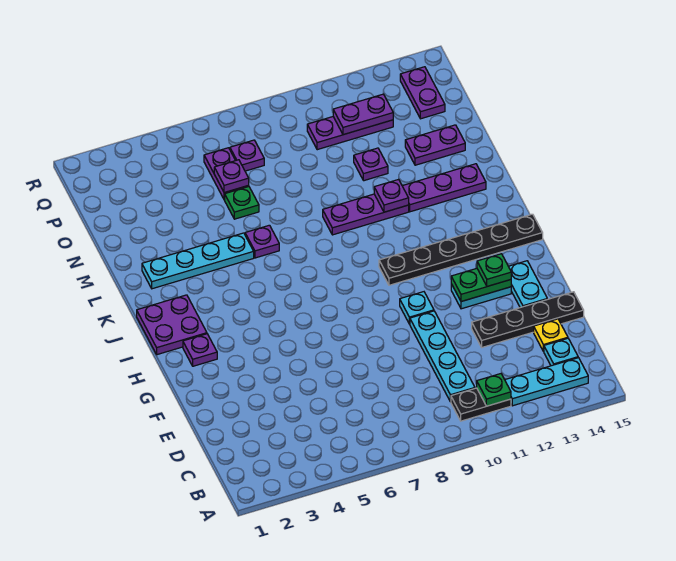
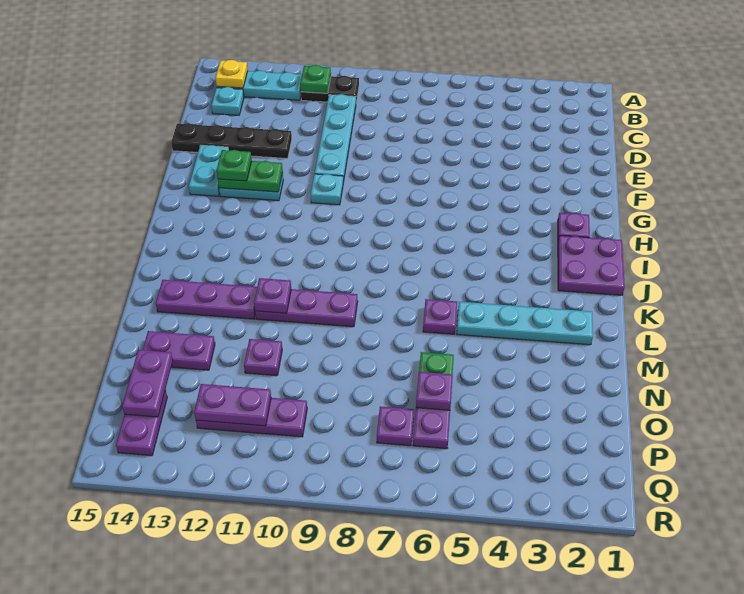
yellow plate D14 level 1 -> yellow plate B14 level 2
black plate I10:I15 level 1 -> none
none -> purple plate O14:P14 level 2

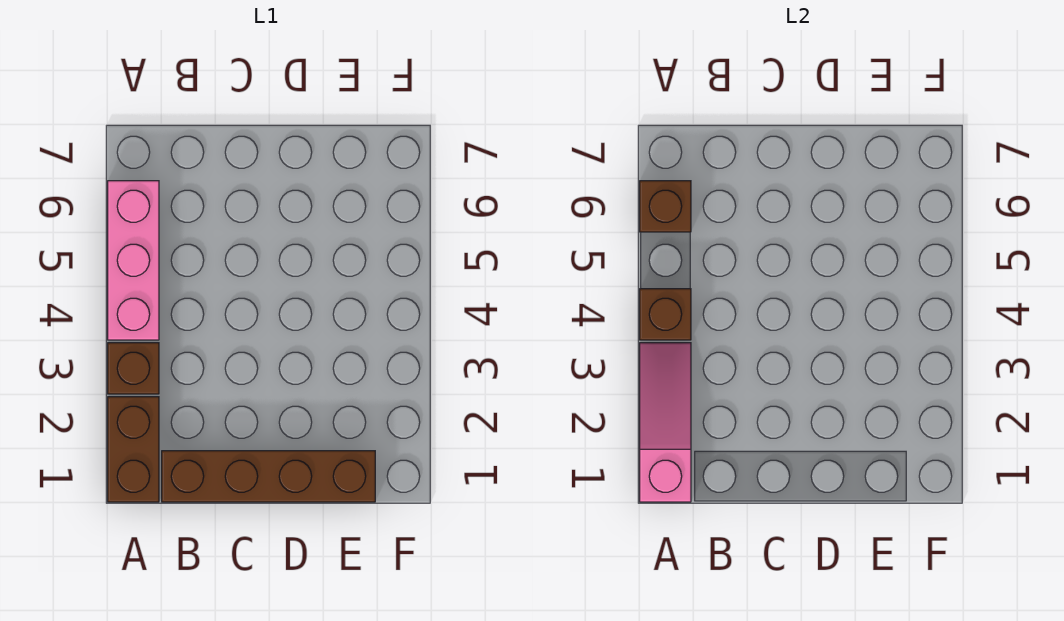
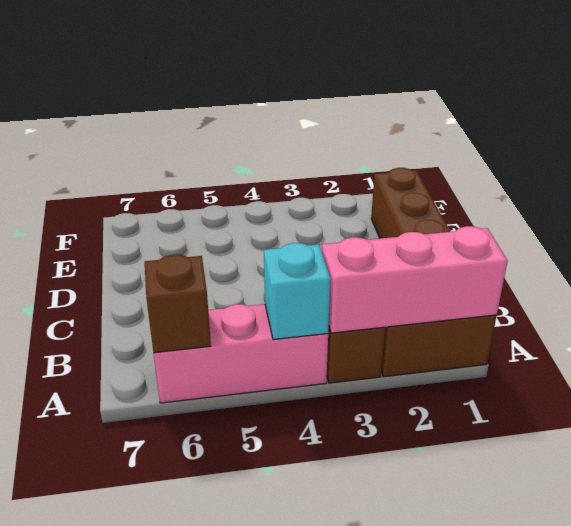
pink slope A1:A3 level 2 top 1 -> pink brick A1:A3 level 2
brown brick A4 level 2 -> cyan brick A4 level 2

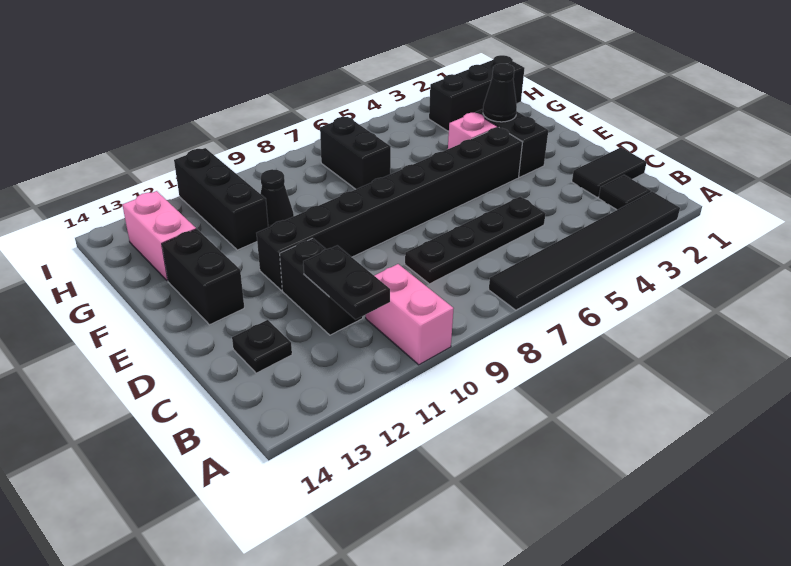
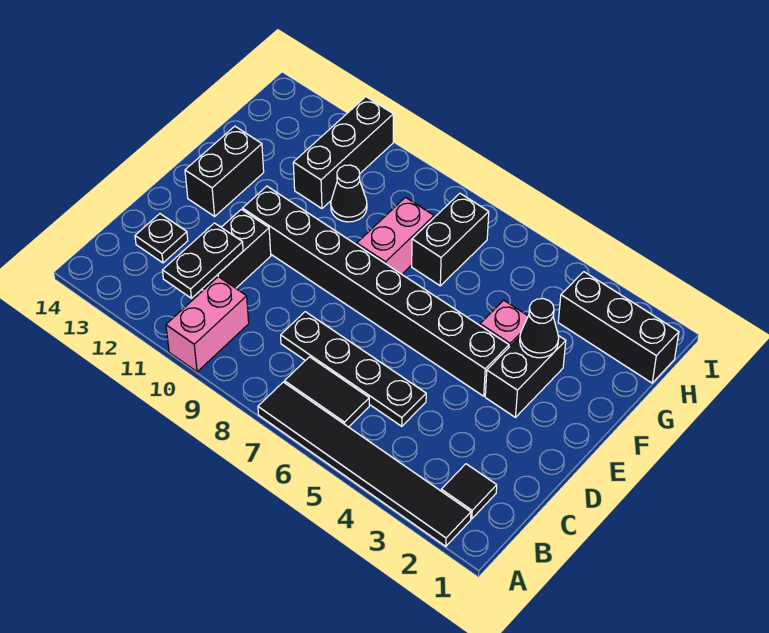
black tile C1:C2 level 1 -> black tile B6:B7 level 1
pink brick G13:H13 level 1 -> pink brick F8:G8 level 1

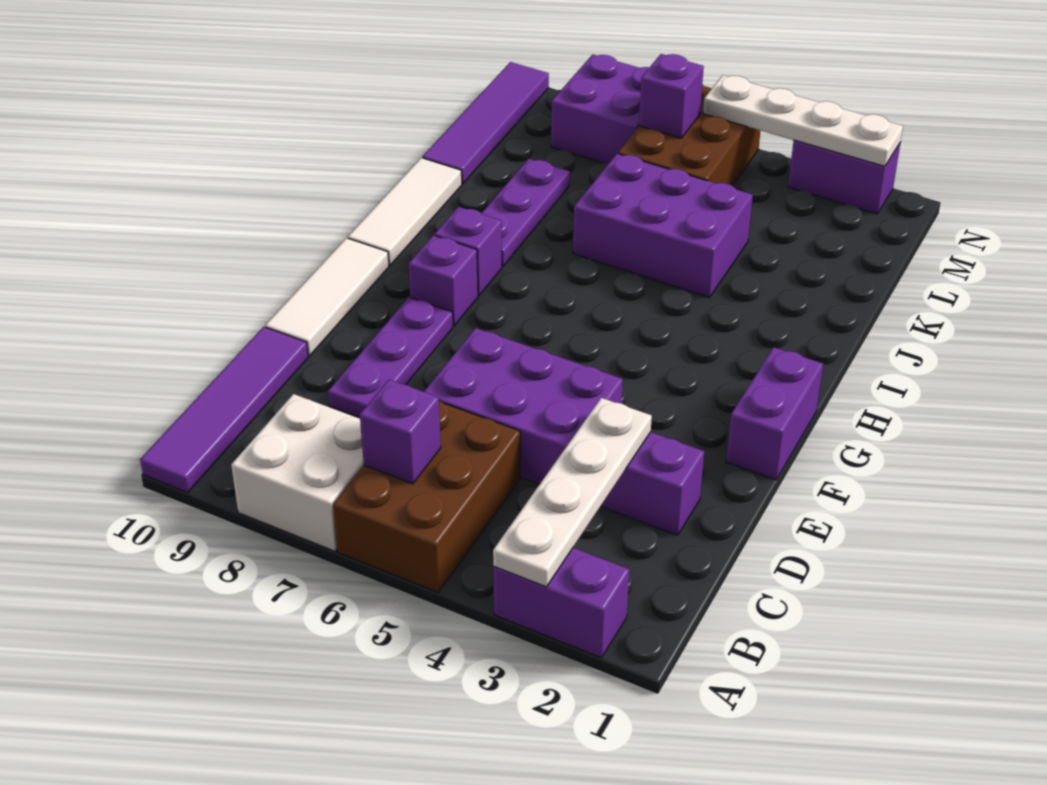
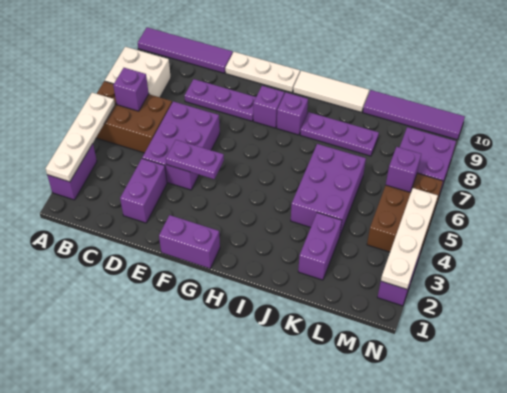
white plate A3:D3 level 2 -> white plate A2:A5 level 2
none -> purple plate E4:F4 level 2
white tile E10:G10 level 1 -> white plate E10:G10 level 1
none -> purple brick K2:K3 level 1
brown brick L5:N6 level 1 -> brown brick M4:N6 level 1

§ **WORK TO BE COMPLETED**: Your task is to reproduce exactly the lines that begin with the one containing "none -> purple brick K2:K3 level 1" and continue to the end of the data, both ends included.

§ **RESPONSE TO THIS TASK**:
none -> purple brick K2:K3 level 1
brown brick L5:N6 level 1 -> brown brick M4:N6 level 1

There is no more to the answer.